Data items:
>>>>>
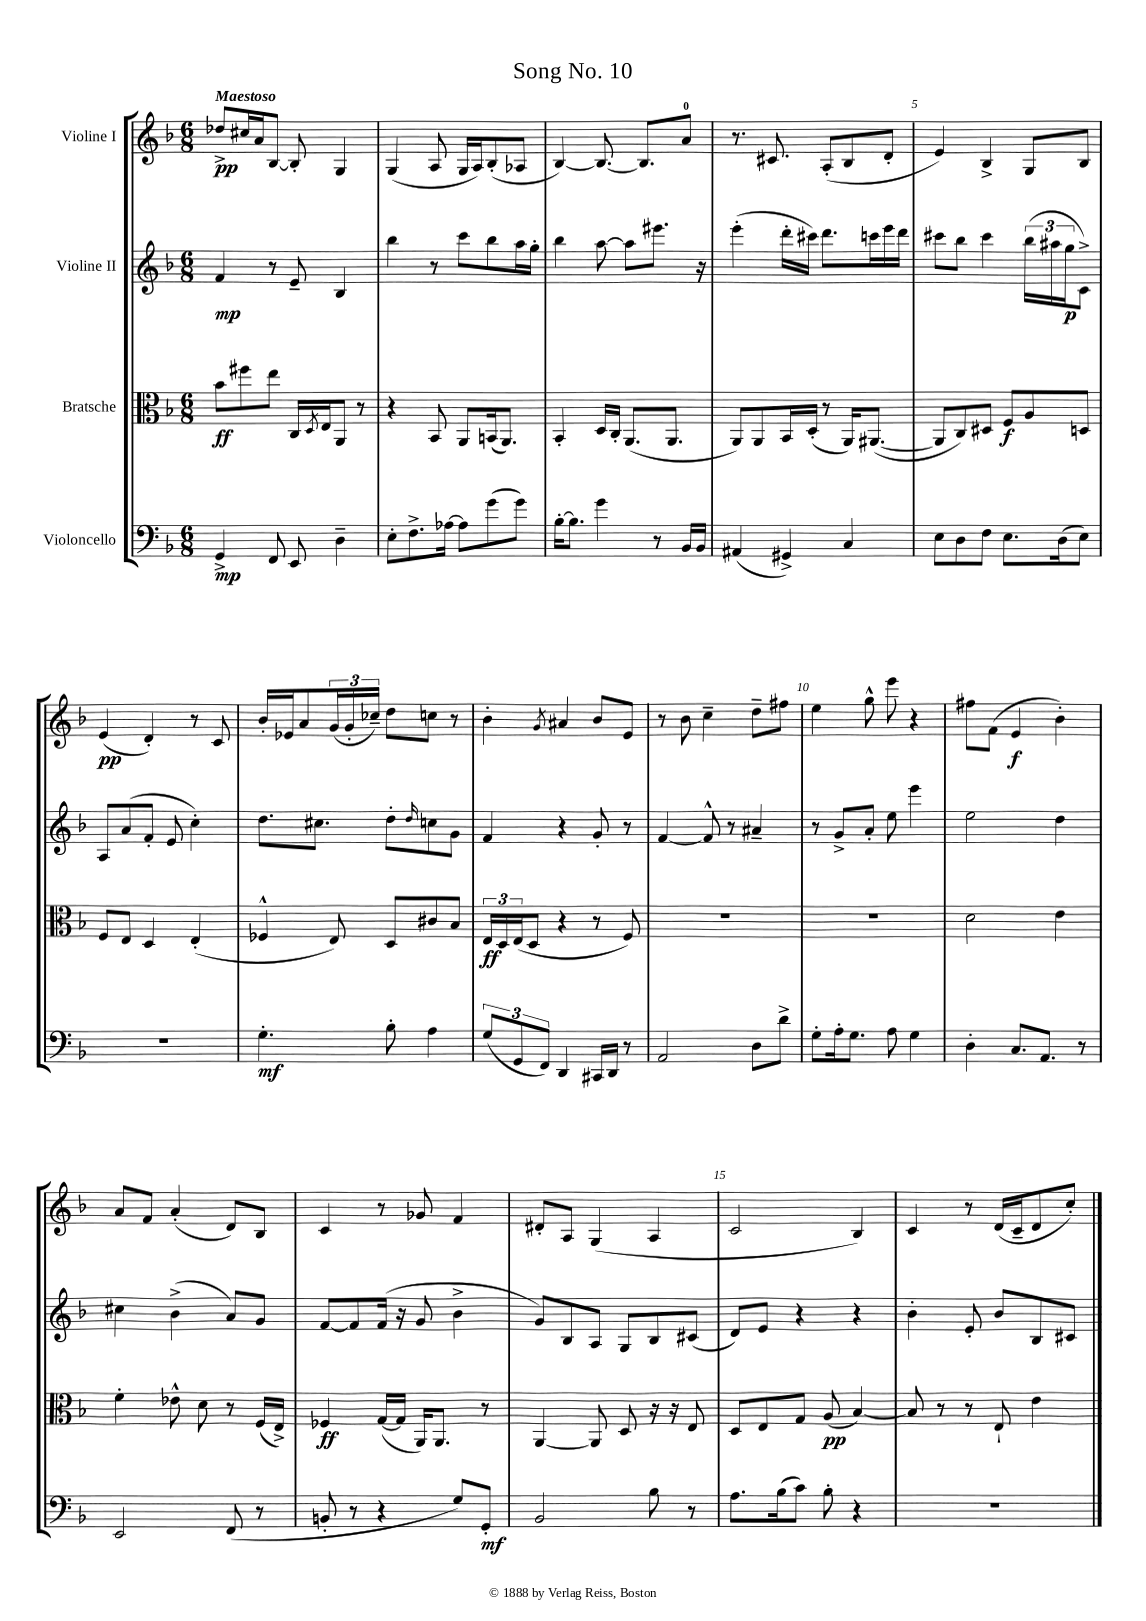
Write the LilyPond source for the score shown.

\header { title = "Song No. 10" }
<<
\new StaffGroup <<
\new Staff = "s0" \with { instrumentName = "Violine I" } {
    \clef treble \key f \major \numericTimeSignature \time 6/8 \tempo "Maestoso"
    des''8->\pp cis''16 a'16 bes8~ bes8-. g4 |
    g4( a8 g16 a16) bes8-.( aes8 |
    bes4~) bes8.~ bes8. a'8-0 |
    r8. cis'8. a8-.( bes8 d'8-. |
    e'4) bes4-> g8 bes8 |
    e'4\pp( d'4-.) r8 c'8 |
    bes'16-. ees'16 a'8 \tuplet 3/2 { g'16( g'16-. ces''16--) } d''8 c''8 r8 |
    bes'4-. \acciaccatura { g'8 } ais'4 bes'8 e'8 |
    r8 bes'8 c''4-- d''8-- fis''8 |
    e''4 g''8-^ e'''8 r4 |
    fis''8 f'8( e'4\f bes'4-.) |
    a'8 f'8 a'4-.( d'8) bes8 |
    c'4 r8 ges'8 f'4 |
    dis'8-. a8 g4( a4 |
    c'2 bes4) |
    c'4 r8 d'16( c'16-- d'8 c''8-.) \bar "|." |
}
\new Staff = "s1" \with { instrumentName = "Violine II" } {
    \clef treble \key f \major \numericTimeSignature \time 6/8
    f'4\mp r8 e'8-- bes4 |
    bes''4 r8 c'''8 bes''8 a''16 g''16-. |
    bes''4 a''8~ a''8 eis'''8. r16 |
    e'''4-.( d'''16-. cis'''16) d'''8. c'''16 e'''16 d'''16 |
    cis'''8 bes''8 cis'''4 \tuplet 3/2 { bes''16( ais''16 g''16\p } c'8->) |
    a8 a'8( f'8-. e'8 c''4-.) |
    d''8. cis''8. d''8-. \grace { d''16 } c''8 g'8 |
    f'4 r4 g'8-. r8 |
    f'4~ f'8-^ r8 ais'4-- |
    r8 g'8-> a'8-. e''8 e'''4 |
    e''2 d''4 |
    cis''4 bes'4->( a'8) g'8 |
    f'8~ f'8 f'16( r16 g'8 bes'4-> |
    g'8) bes8 a8 g8 bes8 cis'8( |
    d'8) e'8 r4 r4 |
    bes'4-. e'8-. bes'8 bes8 cis'8 \bar "|." |
}
\new Staff = "s2" \with { instrumentName = "Bratsche" } {
    \clef alto \key f \major \numericTimeSignature \time 6/8
    bes'8\ff fis''8 e''8 c16 \acciaccatura { d8 } e16 a,8 r8 |
    r4 bes,8 a,8 b,16( a,8.) |
    bes,4-. d16 c16-. a,8.( a,8. |
    a,8) a,8 bes,16 d16-.( r8 a,16) ais,8.~( |
    ais,8 c8) dis8 f8\f a8 d8 |
    f8 e8 d4 e4-.( |
    fes4-^ e8) d8 cis'8 bes8 |
    \tuplet 3/2 { e16\ff d16 e16( } d8 r4 r8 f8) |
    R2. |
    R2. |
    d'2 e'4 |
    f'4-. ees'8-^ d'8 r8 f16( e16->) |
    fes4\ff g16~( g16 a,16) a,8. r8 |
    a,4~ a,8 d8 r16 r16 e8 |
    d8 e8 g8 a8\pp( bes4~) |
    bes8 r8 r8 e8-! e'4 \bar "|." |
}
\new Staff = "s3" \with { instrumentName = "Violoncello" } {
    \clef bass \key f \major \numericTimeSignature \time 6/8
    g,4->\mp f,8 e,8 d4-- |
    e8-. f8.-> aes16~ aes8 g'8( g'8) |
    bes16~-. bes8. g'4 r8 bes,16 bes,16 |
    ais,4( gis,4->) c4 |
    e8 d8 f8 e8. d16( e8) |
    R2. |
    g4.-.\mf bes8-. a4 |
    \tuplet 3/2 { g8( g,8 f,8) } d,4 cis,16 d,16 r8 |
    a,2 d8 d'8-> |
    g8-. a16-. g8. a8 g4 |
    d4-. c8. a,8. r8 |
    e,2 f,8( r8 |
    b,8-. r8 r4 g8) g,8-.\mf |
    bes,2 bes8 r8 |
    a8. bes16( c'8) bes8-. r4 |
    R2. \bar "|." |
}
>>
>>
\layout { \context { \Score \override BarNumber.break-visibility = ##(#f #t #t) barNumberVisibility = #(every-nth-bar-number-visible 5) } }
<<<<<
Locate every line above that contains the string "instrumentName", and copy each of those lines in full.

\new Staff = "s0" \with { instrumentName = "Violine I" } {
\new Staff = "s1" \with { instrumentName = "Violine II" } {
\new Staff = "s2" \with { instrumentName = "Bratsche" } {
\new Staff = "s3" \with { instrumentName = "Violoncello" } {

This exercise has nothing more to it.